-- Records supplied --
+===+
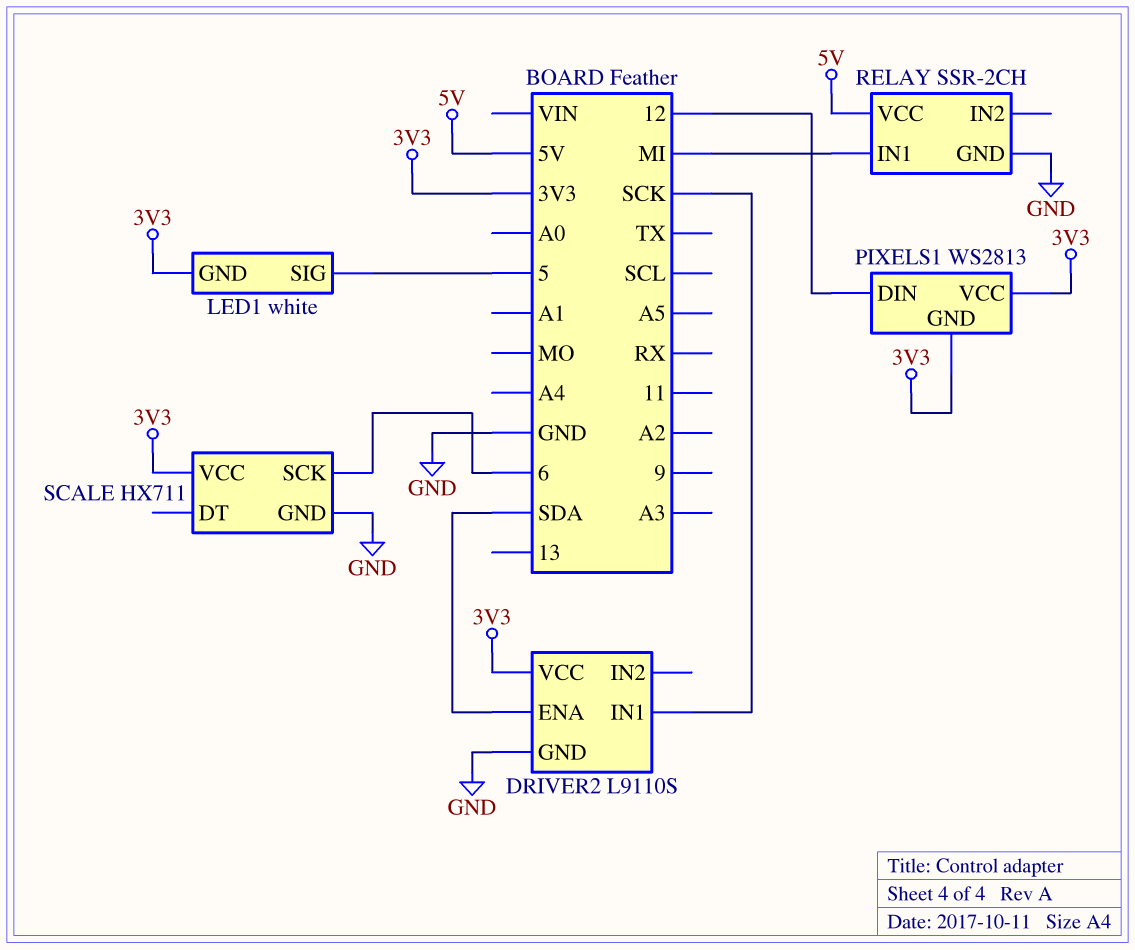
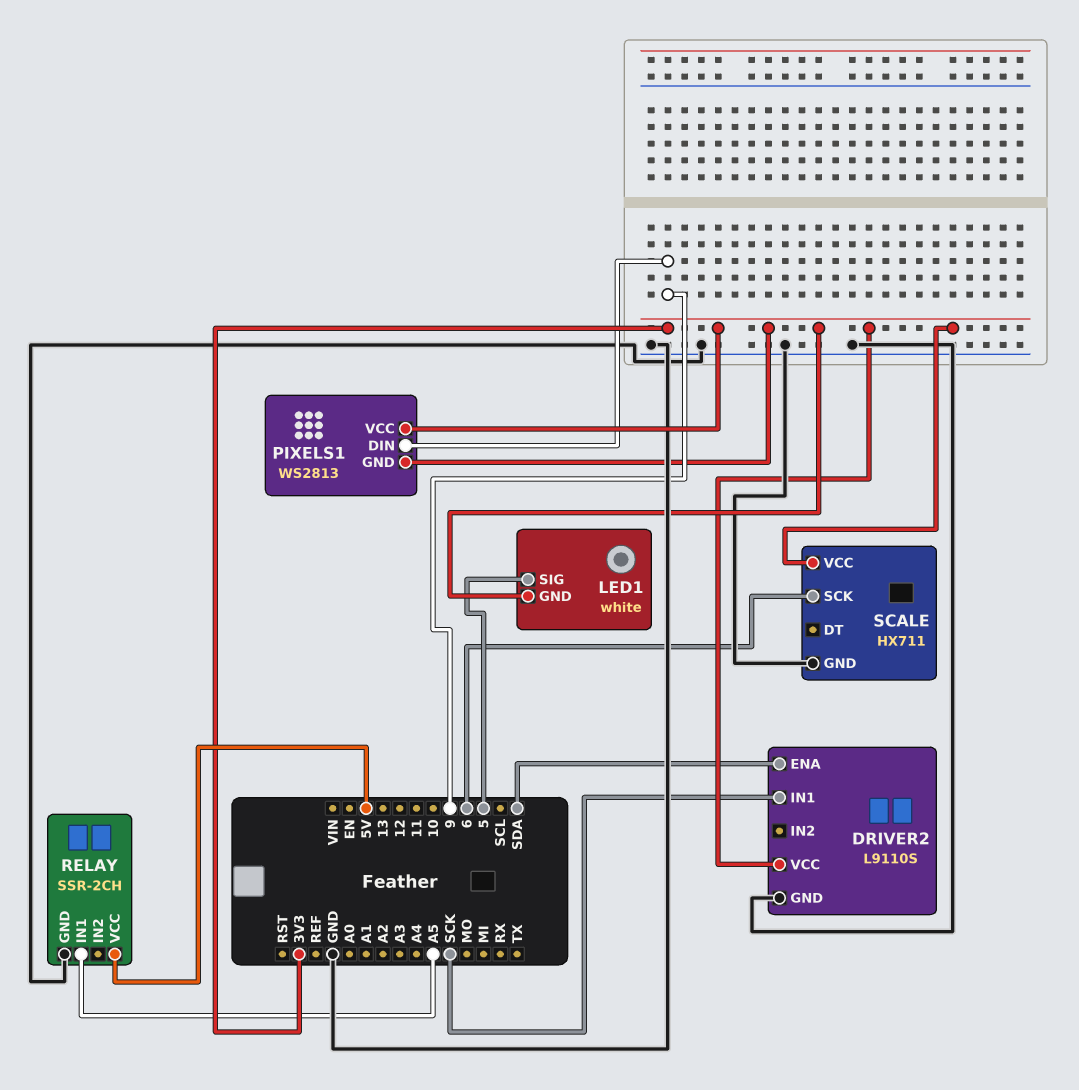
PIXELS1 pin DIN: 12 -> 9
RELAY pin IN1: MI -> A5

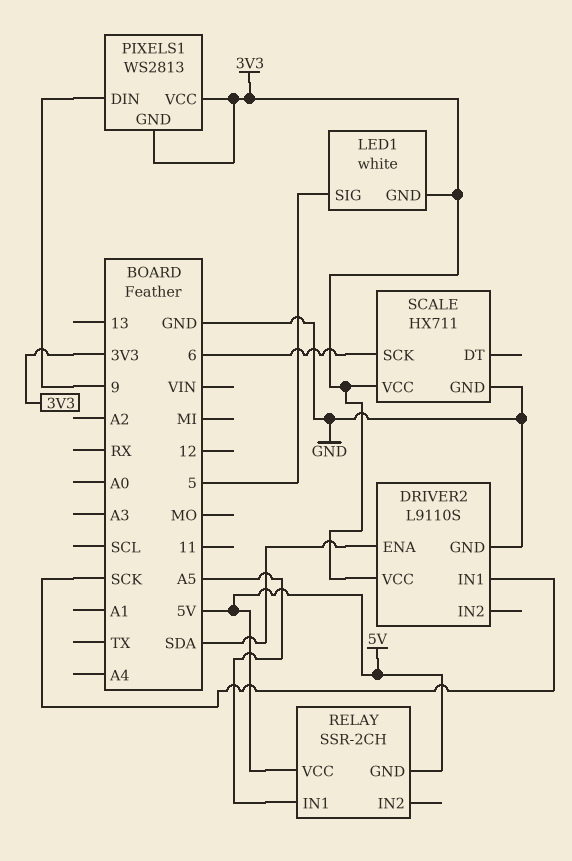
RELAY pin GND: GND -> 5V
+===+
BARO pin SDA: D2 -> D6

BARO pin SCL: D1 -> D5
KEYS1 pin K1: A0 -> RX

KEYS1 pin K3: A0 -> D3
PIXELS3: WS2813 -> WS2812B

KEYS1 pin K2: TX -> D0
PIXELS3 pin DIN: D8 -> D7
+===+
From the records above, pull out each line that has "RELAY".

RELAY pin IN1: MI -> A5
RELAY pin GND: GND -> 5V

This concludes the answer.